### [SOURCE DATA]

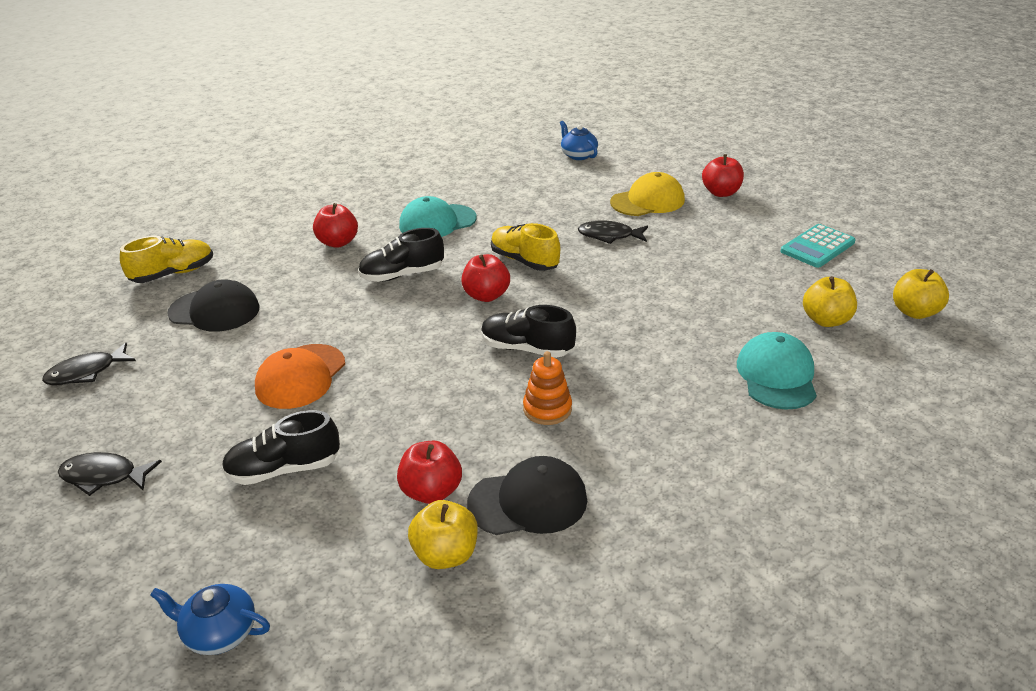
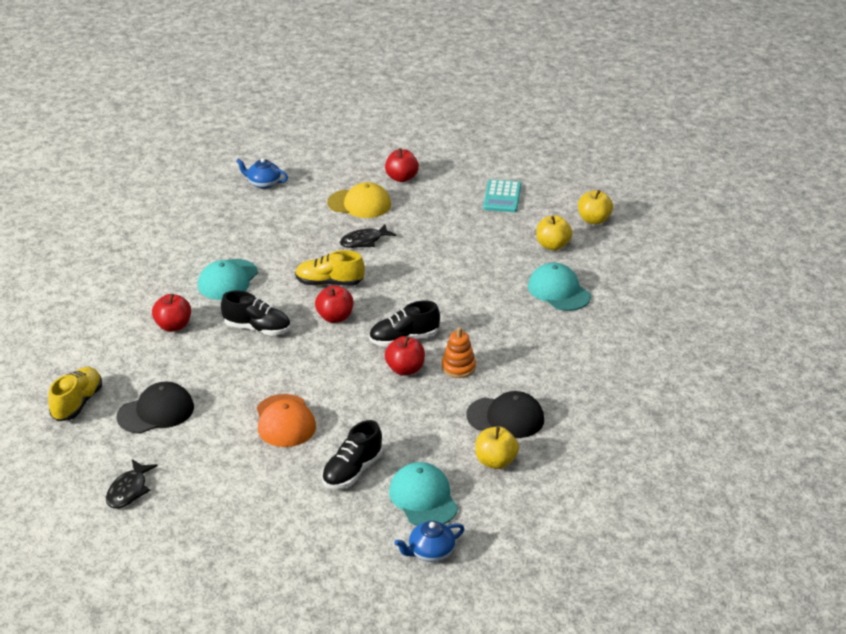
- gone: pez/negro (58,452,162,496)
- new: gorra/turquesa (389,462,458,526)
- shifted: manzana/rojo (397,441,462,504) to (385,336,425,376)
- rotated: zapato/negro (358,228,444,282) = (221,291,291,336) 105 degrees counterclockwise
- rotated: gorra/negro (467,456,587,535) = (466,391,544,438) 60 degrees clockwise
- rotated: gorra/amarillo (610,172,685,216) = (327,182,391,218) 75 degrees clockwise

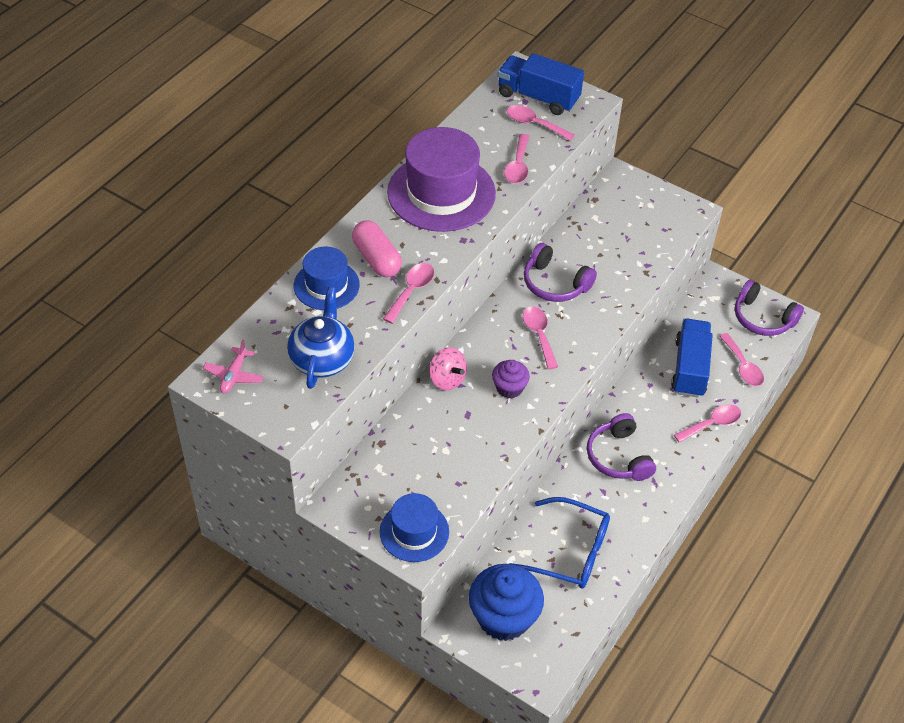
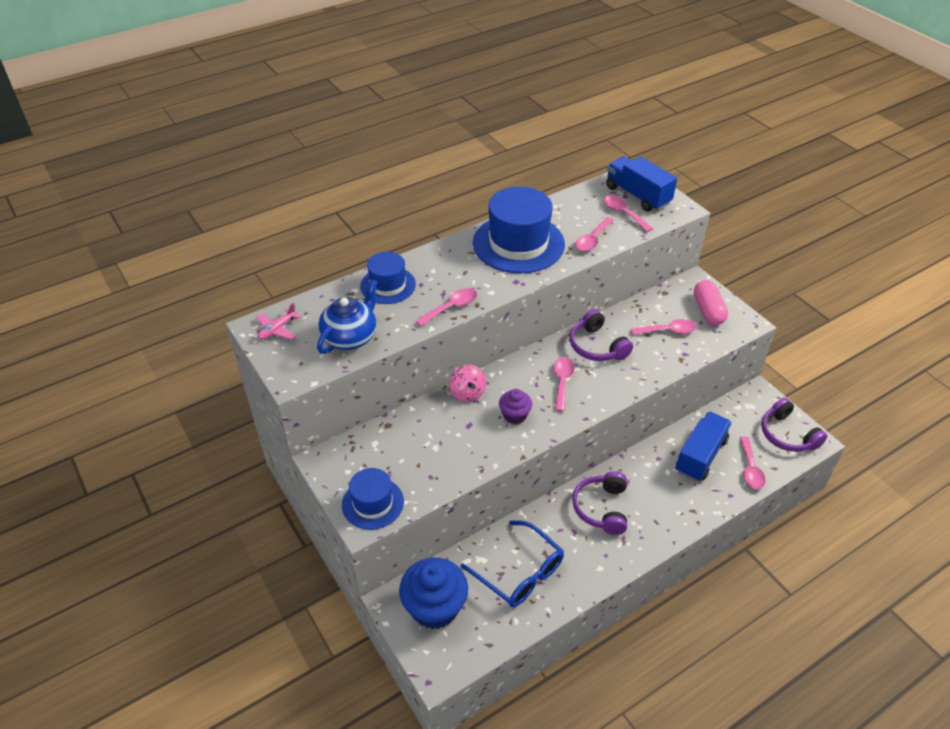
- shifted: cápsula/rosa (352,220,402,277) to (694,280,728,325)
- shifted: cuchara/rosa (674,404,741,443) to (631,319,697,335)
- repainted: sombrero/morado (387,127,496,232) to sombrero/azul (473,187,565,273)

### [EXERCISE GOAL]
Could you write out, word for word, the lines from the one containing "- rotated: gorra/amarillo" through the last line of the records, leaving out the pictures?

### [THE COMPLETED TASK]
- rotated: gorra/amarillo (610,172,685,216) = (327,182,391,218) 75 degrees clockwise

- shifted: cápsula/rosa (352,220,402,277) to (694,280,728,325)
- shifted: cuchara/rosa (674,404,741,443) to (631,319,697,335)
- repainted: sombrero/morado (387,127,496,232) to sombrero/azul (473,187,565,273)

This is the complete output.